▽

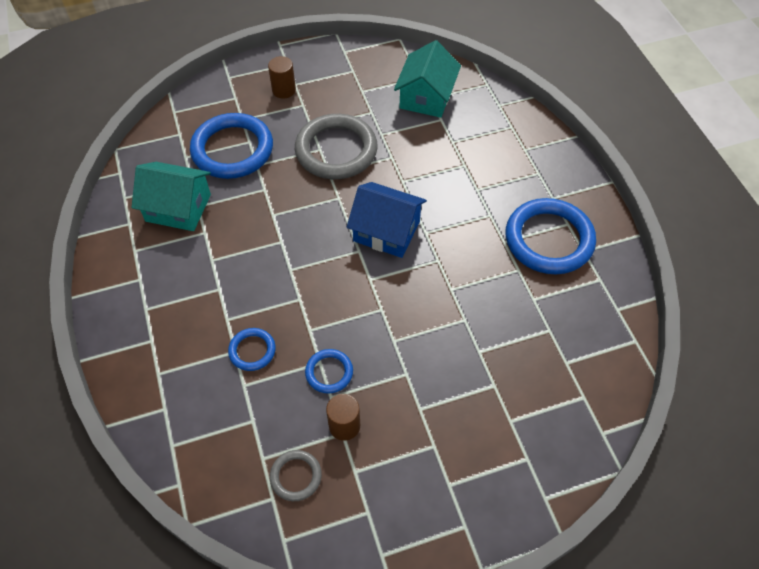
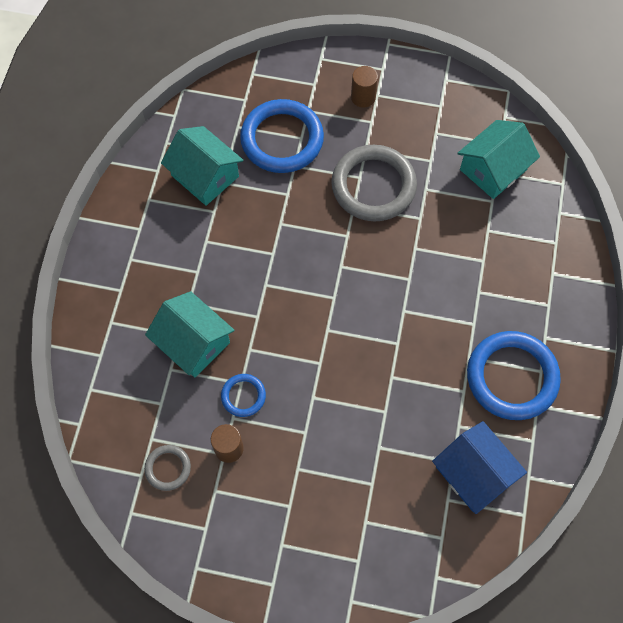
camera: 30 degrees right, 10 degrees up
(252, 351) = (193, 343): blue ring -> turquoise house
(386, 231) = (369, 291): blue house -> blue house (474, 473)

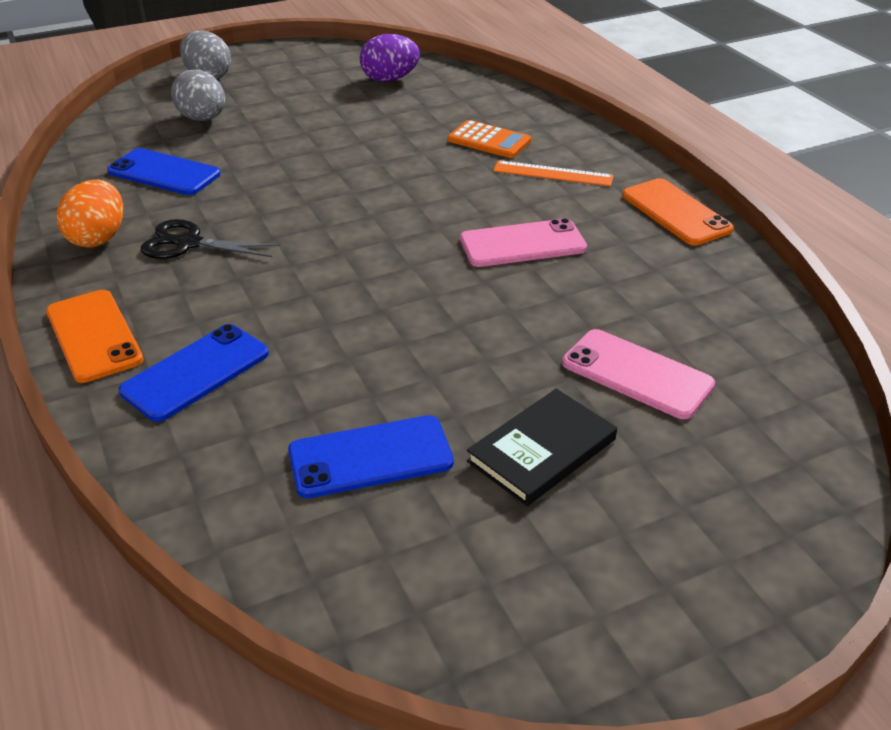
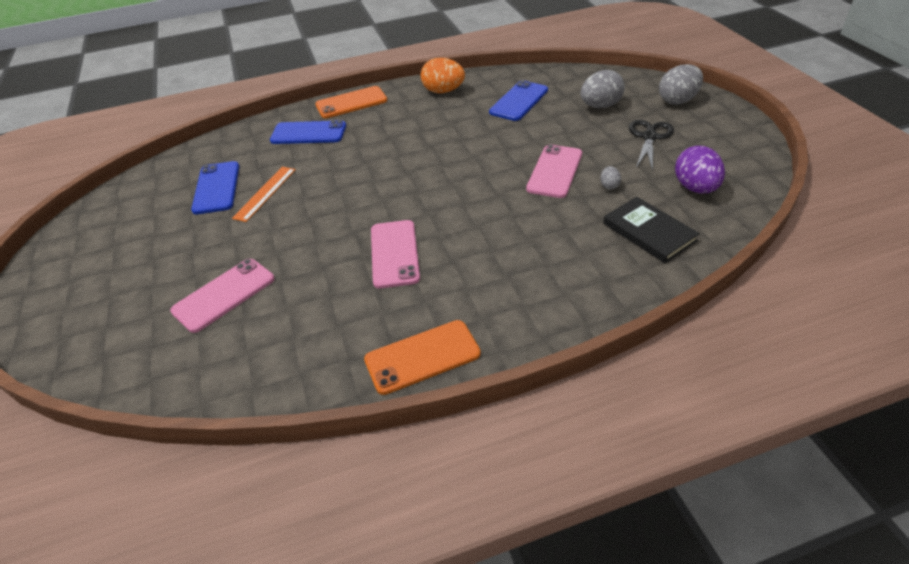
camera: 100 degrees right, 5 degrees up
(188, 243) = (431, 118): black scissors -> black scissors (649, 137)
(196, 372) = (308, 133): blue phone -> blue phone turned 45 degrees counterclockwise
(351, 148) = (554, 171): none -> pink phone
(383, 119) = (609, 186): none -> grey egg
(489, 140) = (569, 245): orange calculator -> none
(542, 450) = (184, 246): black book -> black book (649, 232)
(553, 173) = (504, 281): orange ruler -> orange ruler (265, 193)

△
▽

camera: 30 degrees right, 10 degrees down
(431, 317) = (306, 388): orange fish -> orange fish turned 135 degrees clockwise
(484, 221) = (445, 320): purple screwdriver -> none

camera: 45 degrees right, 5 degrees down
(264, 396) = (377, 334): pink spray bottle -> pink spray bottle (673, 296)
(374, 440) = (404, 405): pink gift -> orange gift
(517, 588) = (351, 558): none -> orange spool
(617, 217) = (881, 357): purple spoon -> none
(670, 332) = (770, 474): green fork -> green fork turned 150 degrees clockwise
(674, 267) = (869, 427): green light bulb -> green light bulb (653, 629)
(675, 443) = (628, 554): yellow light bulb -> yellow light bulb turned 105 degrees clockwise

△
▽

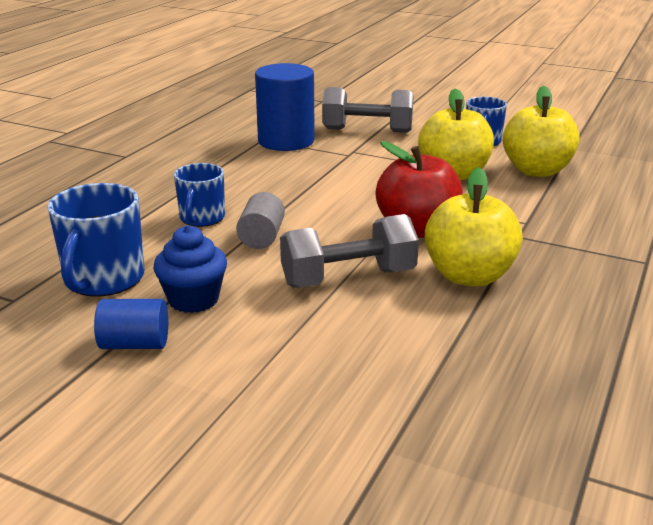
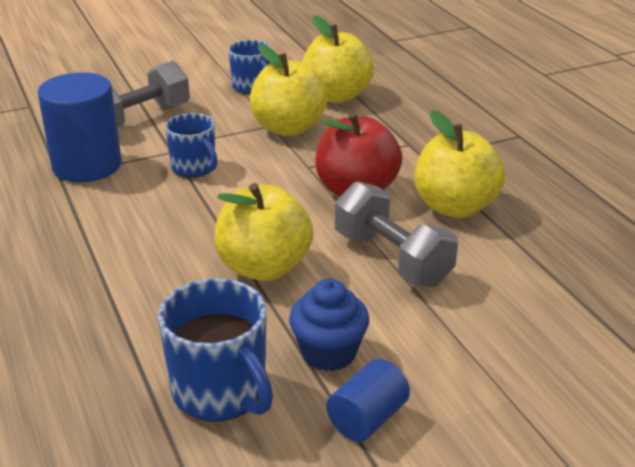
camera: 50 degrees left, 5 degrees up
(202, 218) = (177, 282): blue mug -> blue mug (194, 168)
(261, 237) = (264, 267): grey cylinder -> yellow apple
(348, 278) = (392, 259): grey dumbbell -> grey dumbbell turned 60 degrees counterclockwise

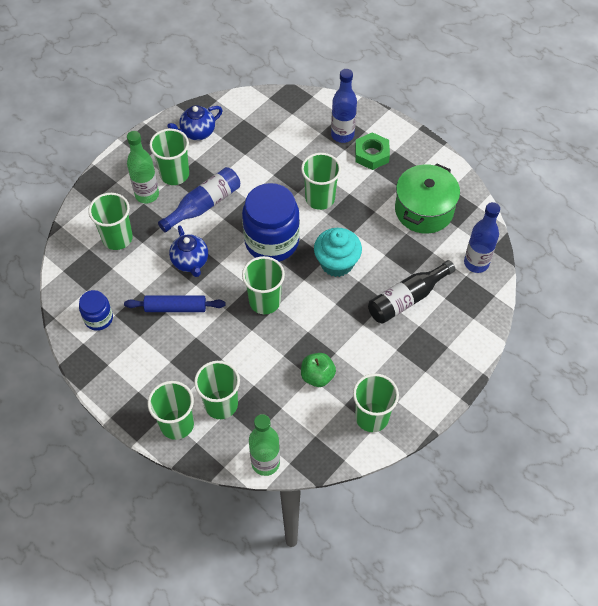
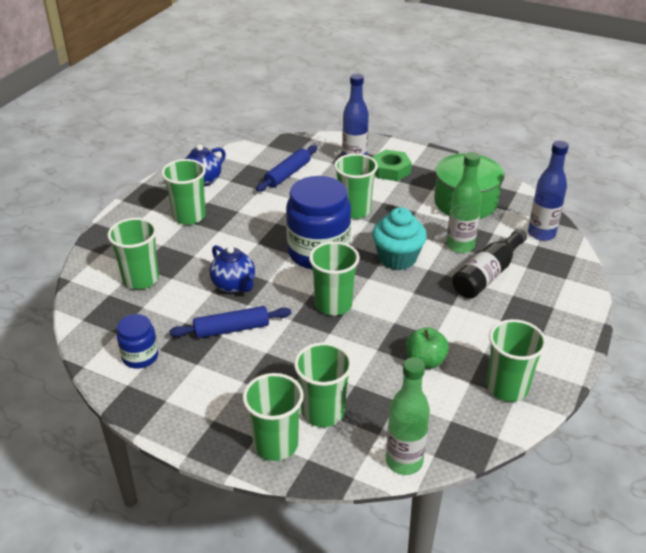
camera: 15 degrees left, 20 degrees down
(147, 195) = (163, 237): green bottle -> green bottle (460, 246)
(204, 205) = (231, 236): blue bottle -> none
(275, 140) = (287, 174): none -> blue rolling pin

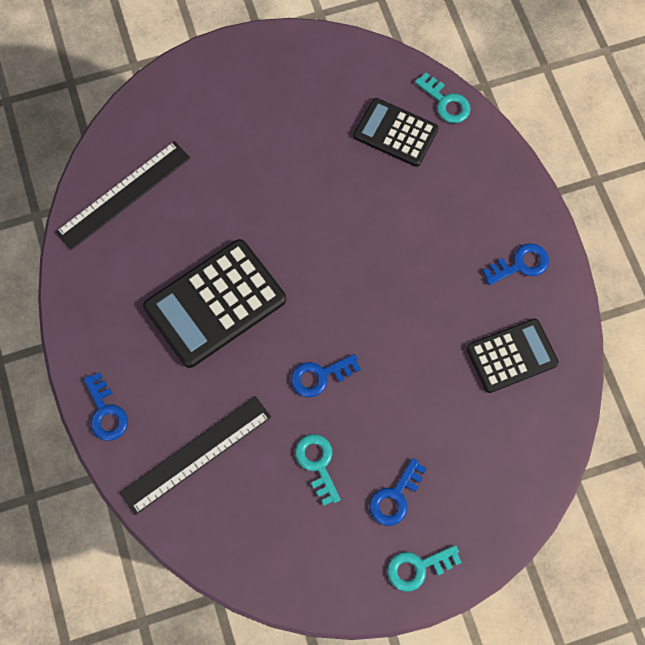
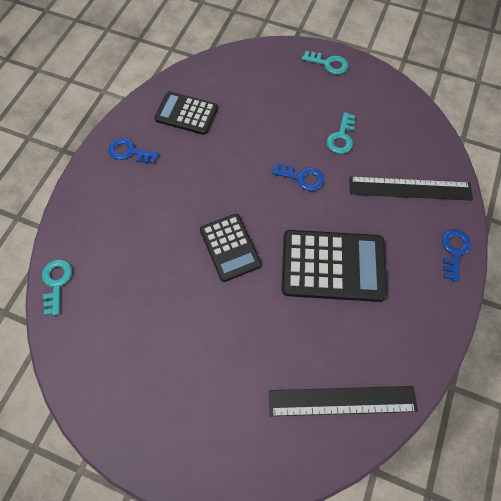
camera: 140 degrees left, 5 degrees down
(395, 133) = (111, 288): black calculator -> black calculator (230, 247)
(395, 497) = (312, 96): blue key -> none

△

§ Exercise
Reproduce verbatim only the segment of the listing bounded by the line containing "(670, 332) = (770, 474): green" and the line containing "(675, 443) = (628, 554): yellow", with both boundary lines included.

§ Output of the exercise
(670, 332) = (770, 474): green fork -> green fork turned 150 degrees clockwise
(674, 267) = (869, 427): green light bulb -> green light bulb (653, 629)
(675, 443) = (628, 554): yellow light bulb -> yellow light bulb turned 105 degrees clockwise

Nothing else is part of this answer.